┌──

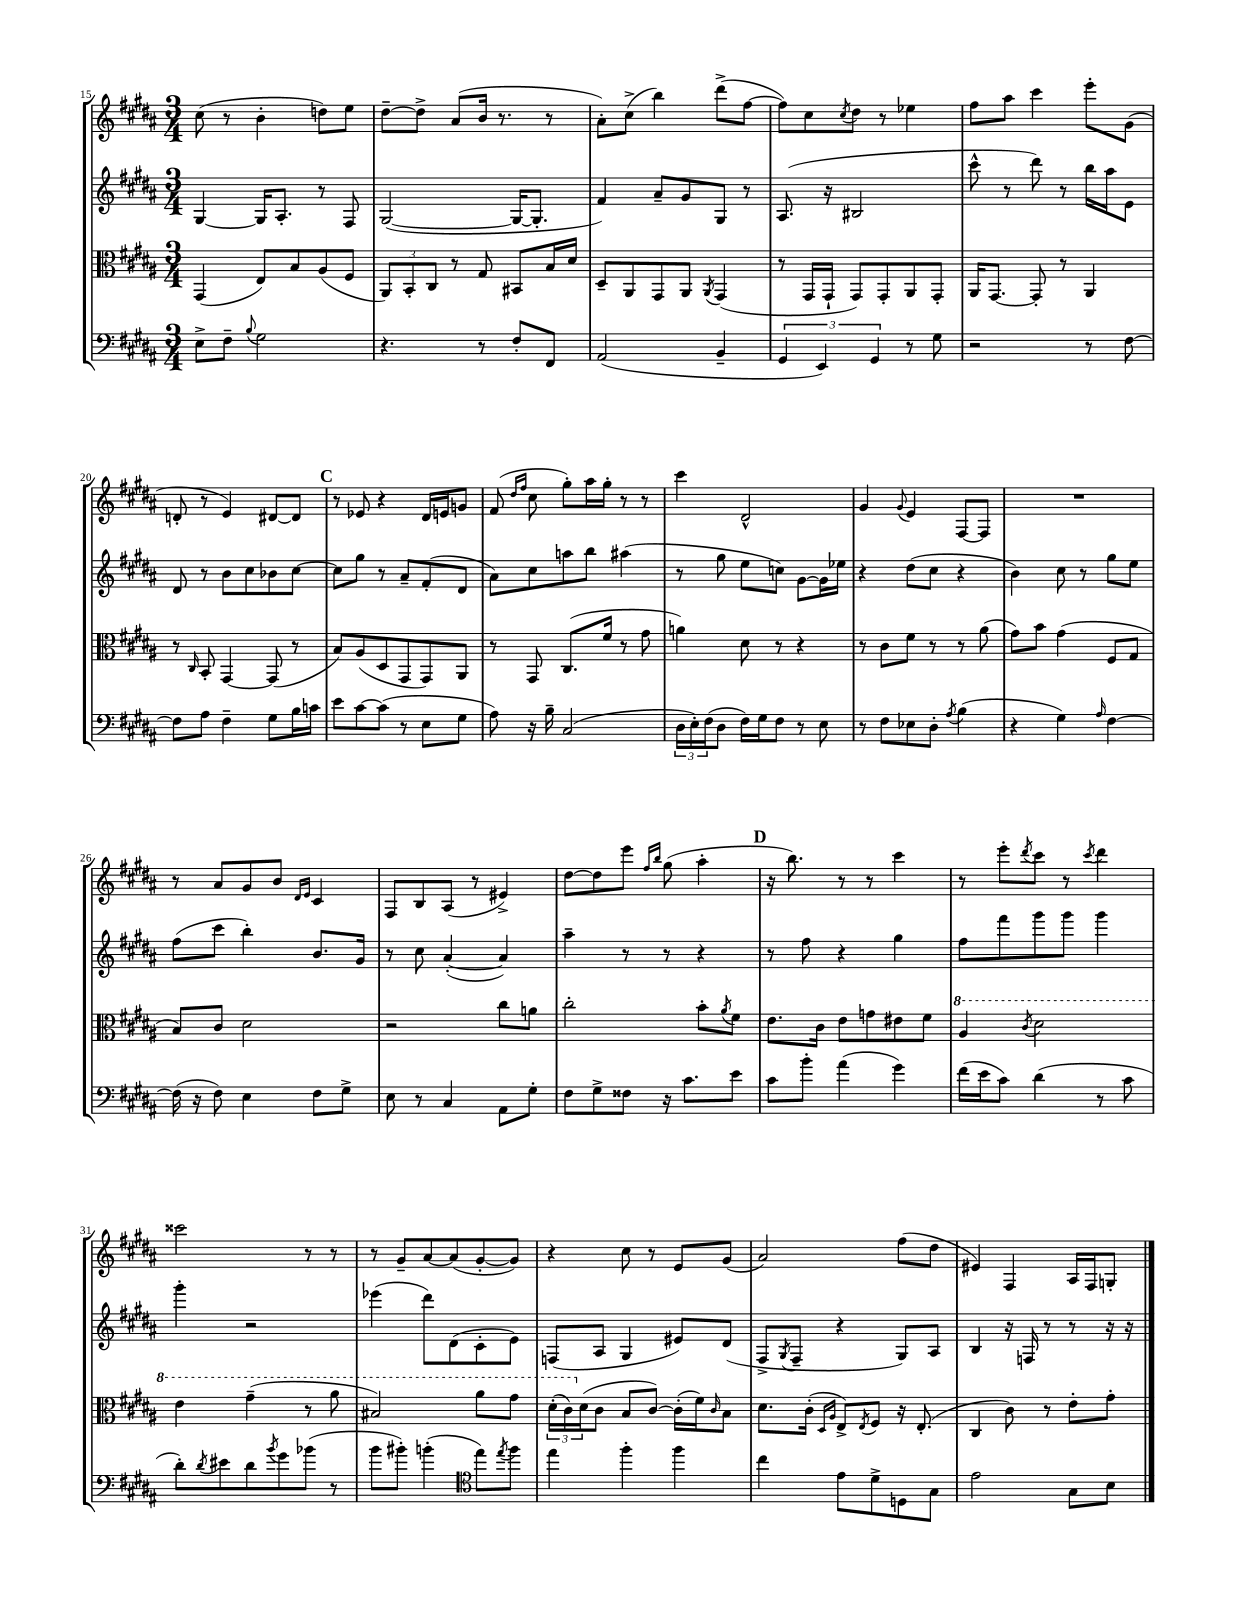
<<
\new StaffGroup <<
\new Staff = "s0" {
    \clef treble \key b \major \numericTimeSignature \time 3/4
    cis''8( r8 b'4-. d''8) e''8 |
    dis''8~-- dis''8-> ais'8( b'16 r8. r8 |
    ais'8-.) cis''8->( b''4) dis'''8->( fis''8~ |
    fis''8) cis''8 \acciaccatura { cis''8 } dis''8 r8 ees''4 |
    fis''8 ais''8 cis'''4 e'''8-. gis'8( |
    d'8-. r8 e'4) dis'8~ dis'8 |
    \mark \markup { \bold "C" } r8 ees'8 r4 dis'16 e'16 g'8 |
    fis'8( \grace { dis''16 fis''16 } cis''8 gis''8-.) ais''16 gis''16-. r8 r8 |
    cis'''4 dis'2-^ |
    gis'4 \appoggiatura { gis'8 } e'4 fis8~ fis8 |
    R2. |
    r8 ais'8 gis'8 b'8 \grace { dis'16 e'16 } cis'4 |
    fis8 b8 ais8( r8 eis'4->) |
    dis''8~ dis''8 e'''8 \grace { fis''16 b''16 } gis''8( ais''4-. |
    \mark \markup { \bold "D" } r16 b''8.) r8 r8 cis'''4 |
    r8 e'''8-. \acciaccatura { dis'''8 } cis'''8 r8 \acciaccatura { cis'''8 } dis'''4 |
    cisis'''2 r8 r8 |
    r8 gis'8-- ais'8~ ais'8( gis'8~-. gis'8) |
    r4 cis''8 r8 e'8 gis'8( |
    ais'2) fis''8( dis''8 |
    eis'4) fis4 ais16 fis16 g8-. \bar "|." |
}
\new Staff = "s1" {
    \clef treble \key b \major \numericTimeSignature \time 3/4
    gis4~ gis16 ais8.-. r8 fis8 |
    gis2~( gis16~ gis8.-. |
    fis'4) ais'8-- gis'8 gis8 r8 |
    ais8.( r16 bis2 |
    cis'''8-^ r8 dis'''8) r8 b''16 ais''16 e'8 |
    dis'8 r8 b'8 cis''8 bes'8 cis''8~ |
    \mark \markup { \bold "C" } cis''8 gis''8 r8 ais'8-- fis'8-.( dis'8 |
    ais'8) cis''8 a''8 b''8 ais''4( |
    r8 gis''8 e''8 c''8) gis'8~ gis'16 ees''16 |
    r4 dis''8( cis''8 r4 |
    b'4) cis''8 r8 gis''8 e''8 |
    fis''8( cis'''8 b''4-.) b'8. gis'16 |
    r8 cis''8 ais'4~-.( ais'4) |
    ais''4-- r8 r8 r4 |
    \mark \markup { \bold "D" } r8 fis''8 r4 gis''4 |
    fis''8 fis'''8 gis'''8 gis'''8 gis'''4 |
    gis'''4-. r2 |
    ees'''4( dis'''8) dis'8( cis'8-. e'8) |
    f8( ais8 gis4 eis'8) dis'8( |
    fis8-> \acciaccatura { gis8 } fis8-- r4 gis8) ais8 |
    b4 r16 f16 r8 r8 r16 r16 \bar "|." |
}
\new Staff = "s2" {
    \clef alto \key b \major \numericTimeSignature \time 3/4
    gis,4( e8) b8 ais8( fis8 |
    \tuplet 3/2 { ais,8) b,8-. cis8 } r8 gis8 bis,8 b16 dis'16 |
    dis8-- ais,8 gis,8 ais,8 \acciaccatura { ais,8 } gis,4( |
    r8 gis,16 gis,16-! gis,8) gis,8-. ais,8 gis,8-. |
    ais,16 gis,8.~ gis,8-. r8 ais,4 |
    r8 \grace { cis16 } b,8-. gis,4~ gis,8( r8 |
    \mark \markup { \bold "C" } b8) ais8( dis8 gis,8 gis,8) ais,8 |
    r8 gis,8 cis8.( fis'16 r8 gis'8 |
    a'4) dis'8 r8 r4 |
    r8 cis'8 fis'8 r8 r8 ais'8( |
    gis'8) b'8 gis'4( fis8 gis8 |
    b8) cis'8 dis'2 |
    r2 cis''8 a'8 |
    cis''2-. b'8-. \acciaccatura { ais'8 } fis'8 |
    \mark \markup { \bold "D" } e'8. cis'16 e'8 g'8 eis'8 fis'8 |
    \ottava #1 ais'4 \acciaccatura { cis''8 } dis''2 |
    e''4 gis''4--( r8 ais''8 |
    bis'2) ais''8 gis''8 |
    \tuplet 3/2 { dis''16-.( cis''16) \ottava #0 dis'16( } cis'8 b8 cis'8~) cis'16-.( fis'16) \grace { cis'16 } b8 |
    dis'8. cis'16-.( \grace { dis16 ais16 } e8->) \acciaccatura { e8 } fis8 r16 e8.-.( |
    cis4 cis'8) r8 e'8-. gis'8-. \bar "|." |
}
\new Staff = "s3" {
    \clef bass \key b \major \numericTimeSignature \time 3/4
    e8-> fis8-- \appoggiatura { b8 } gis2 |
    r4. r8 fis8-. fis,8 |
    ais,2( b,4-- |
    \tuplet 3/2 { gis,4 e,4) gis,4 } r8 gis8 |
    r2 r8 fis8~ |
    fis8 ais8 fis4-- gis8 b16 c'16 |
    \mark \markup { \bold "C" } e'8 cis'8~ cis'8( r8 e8 gis8 |
    ais8) r16 b16-- cis2( |
    \tuplet 3/2 { dis16 e16-.) fis16( } dis8 fis16) gis16 fis8 r8 e8 |
    r8 fis8 ees8 dis8-. \acciaccatura { ais8 } b4( |
    r4 gis4) \grace { ais16 } fis4~ |
    fis16( r16 fis8) e4 fis8 gis8-> |
    e8 r8 cis4 ais,8 gis8-. |
    fis8 gis8-> fisis8 r16 cis'8. e'8 |
    \mark \markup { \bold "D" } cis'8 b'8-. ais'4( gis'4) |
    fis'16( e'16 cis'8) dis'4( r8 cis'8 |
    dis'8-.) \acciaccatura { dis'8 } eis'8 dis'8 \acciaccatura { b'8 } gis'8 bes'8( r8 |
    b'8 bis'8-.) b'4-.( \clef tenor e''8) \acciaccatura { e''8 } fis''8 |
    e''4 fis''4-. fis''4 |
    cis''4 e'8 dis'8-> d8 gis8 |
    e'2 gis8 b8 \bar "|." |
}
>>
>>
\layout { \context { \Score currentBarNumber = #15 } }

└──

### Instructions for the task
Reproduce every row above without any changes, leaving out the pictures.

### Expected output
<<
\new StaffGroup <<
\new Staff = "s0" {
    \clef treble \key b \major \numericTimeSignature \time 3/4
    cis''8( r8 b'4-. d''8) e''8 |
    dis''8~-- dis''8-> ais'8( b'16 r8. r8 |
    ais'8-.) cis''8->( b''4) dis'''8->( fis''8~ |
    fis''8) cis''8 \acciaccatura { cis''8 } dis''8 r8 ees''4 |
    fis''8 ais''8 cis'''4 e'''8-. gis'8( |
    d'8-. r8 e'4) dis'8~ dis'8 |
    \mark \markup { \bold "C" } r8 ees'8 r4 dis'16 e'16 g'8 |
    fis'8( \grace { dis''16 fis''16 } cis''8 gis''8-.) ais''16 gis''16-. r8 r8 |
    cis'''4 dis'2-^ |
    gis'4 \appoggiatura { gis'8 } e'4 fis8~ fis8 |
    R2. |
    r8 ais'8 gis'8 b'8 \grace { dis'16 e'16 } cis'4 |
    fis8 b8 ais8( r8 eis'4->) |
    dis''8~ dis''8 e'''8 \grace { fis''16 b''16 } gis''8( ais''4-. |
    \mark \markup { \bold "D" } r16 b''8.) r8 r8 cis'''4 |
    r8 e'''8-. \acciaccatura { dis'''8 } cis'''8 r8 \acciaccatura { cis'''8 } dis'''4 |
    cisis'''2 r8 r8 |
    r8 gis'8-- ais'8~ ais'8( gis'8~-. gis'8) |
    r4 cis''8 r8 e'8 gis'8( |
    ais'2) fis''8( dis''8 |
    eis'4) fis4 ais16 fis16 g8-. \bar "|." |
}
\new Staff = "s1" {
    \clef treble \key b \major \numericTimeSignature \time 3/4
    gis4~ gis16 ais8.-. r8 fis8 |
    gis2~( gis16~ gis8.-. |
    fis'4) ais'8-- gis'8 gis8 r8 |
    ais8.( r16 bis2 |
    cis'''8-^ r8 dis'''8) r8 b''16 ais''16 e'8 |
    dis'8 r8 b'8 cis''8 bes'8 cis''8~ |
    \mark \markup { \bold "C" } cis''8 gis''8 r8 ais'8-- fis'8-.( dis'8 |
    ais'8) cis''8 a''8 b''8 ais''4( |
    r8 gis''8 e''8 c''8) gis'8~ gis'16 ees''16 |
    r4 dis''8( cis''8 r4 |
    b'4) cis''8 r8 gis''8 e''8 |
    fis''8( cis'''8 b''4-.) b'8. gis'16 |
    r8 cis''8 ais'4~-.( ais'4) |
    ais''4-- r8 r8 r4 |
    \mark \markup { \bold "D" } r8 fis''8 r4 gis''4 |
    fis''8 fis'''8 gis'''8 gis'''8 gis'''4 |
    gis'''4-. r2 |
    ees'''4( dis'''8) dis'8( cis'8-. e'8) |
    f8( ais8 gis4 eis'8) dis'8( |
    fis8-> \acciaccatura { gis8 } fis8-- r4 gis8) ais8 |
    b4 r16 f16 r8 r8 r16 r16 \bar "|." |
}
\new Staff = "s2" {
    \clef alto \key b \major \numericTimeSignature \time 3/4
    gis,4( e8) b8 ais8( fis8 |
    \tuplet 3/2 { ais,8) b,8-. cis8 } r8 gis8 bis,8 b16 dis'16 |
    dis8-- ais,8 gis,8 ais,8 \acciaccatura { ais,8 } gis,4( |
    r8 gis,16 gis,16-! gis,8) gis,8-. ais,8 gis,8-. |
    ais,16 gis,8.~ gis,8-. r8 ais,4 |
    r8 \grace { cis16 } b,8-. gis,4~ gis,8( r8 |
    \mark \markup { \bold "C" } b8) ais8( dis8 gis,8 gis,8) ais,8 |
    r8 gis,8 cis8.( fis'16 r8 gis'8 |
    a'4) dis'8 r8 r4 |
    r8 cis'8 fis'8 r8 r8 ais'8( |
    gis'8) b'8 gis'4( fis8 gis8 |
    b8) cis'8 dis'2 |
    r2 cis''8 a'8 |
    cis''2-. b'8-. \acciaccatura { ais'8 } fis'8 |
    \mark \markup { \bold "D" } e'8. cis'16 e'8 g'8 eis'8 fis'8 |
    \ottava #1 ais'4 \acciaccatura { cis''8 } dis''2 |
    e''4 gis''4--( r8 ais''8 |
    bis'2) ais''8 gis''8 |
    \tuplet 3/2 { dis''16-.( cis''16) \ottava #0 dis'16( } cis'8 b8 cis'8~) cis'16-.( fis'16) \grace { cis'16 } b8 |
    dis'8. cis'16-.( \grace { dis16 ais16 } e8->) \acciaccatura { e8 } fis8 r16 e8.-.( |
    cis4 cis'8) r8 e'8-. gis'8-. \bar "|." |
}
\new Staff = "s3" {
    \clef bass \key b \major \numericTimeSignature \time 3/4
    e8-> fis8-- \appoggiatura { b8 } gis2 |
    r4. r8 fis8-. fis,8 |
    ais,2( b,4-- |
    \tuplet 3/2 { gis,4 e,4) gis,4 } r8 gis8 |
    r2 r8 fis8~ |
    fis8 ais8 fis4-- gis8 b16 c'16 |
    \mark \markup { \bold "C" } e'8 cis'8~ cis'8( r8 e8 gis8 |
    ais8) r16 b16-- cis2( |
    \tuplet 3/2 { dis16 e16-.) fis16( } dis8 fis16) gis16 fis8 r8 e8 |
    r8 fis8 ees8 dis8-. \acciaccatura { ais8 } b4( |
    r4 gis4) \grace { ais16 } fis4~ |
    fis16( r16 fis8) e4 fis8 gis8-> |
    e8 r8 cis4 ais,8 gis8-. |
    fis8 gis8-> fisis8 r16 cis'8. e'8 |
    \mark \markup { \bold "D" } cis'8 b'8-. ais'4( gis'4) |
    fis'16( e'16 cis'8) dis'4( r8 cis'8 |
    dis'8-.) \acciaccatura { dis'8 } eis'8 dis'8 \acciaccatura { b'8 } gis'8 bes'8( r8 |
    b'8 bis'8-.) b'4-.( \clef tenor e''8) \acciaccatura { e''8 } fis''8 |
    e''4 fis''4-. fis''4 |
    cis''4 e'8 dis'8-> d8 gis8 |
    e'2 gis8 b8 \bar "|." |
}
>>
>>
\layout { \context { \Score currentBarNumber = #15 } }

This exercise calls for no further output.